__PROBLEM DESCRIPTION__
Copy out every line of the records where the string "toothbrush" occurs.

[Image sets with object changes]
######
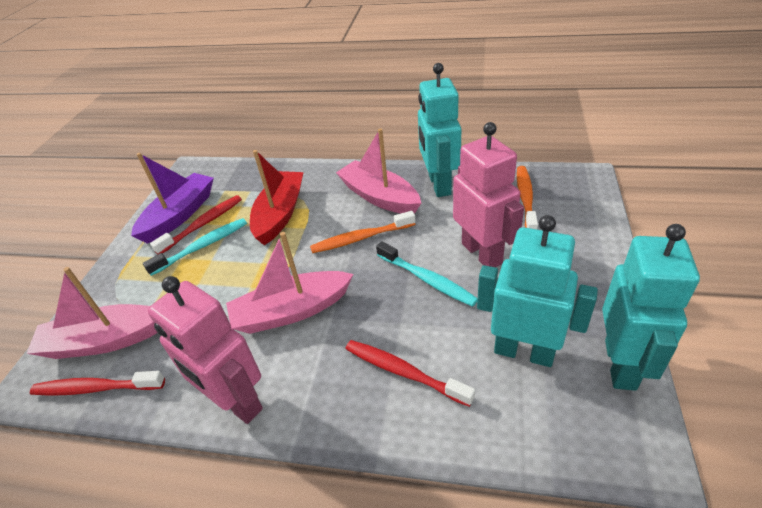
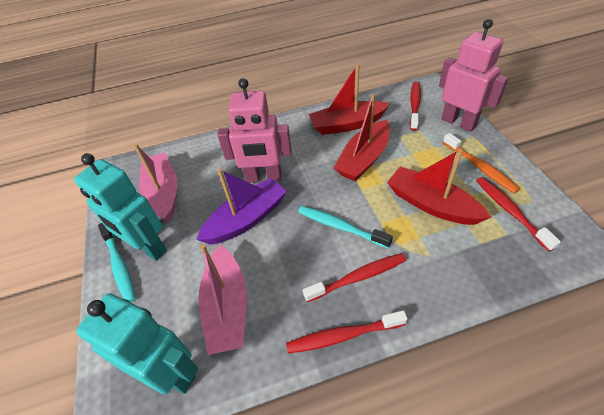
orange toothbrush: 2 -> 1
pink boat: 3 -> 2
red boat: 1 -> 3
red toothbrush: 3 -> 4
turquoise robot: 3 -> 2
######
__RESULT__
orange toothbrush: 2 -> 1
red toothbrush: 3 -> 4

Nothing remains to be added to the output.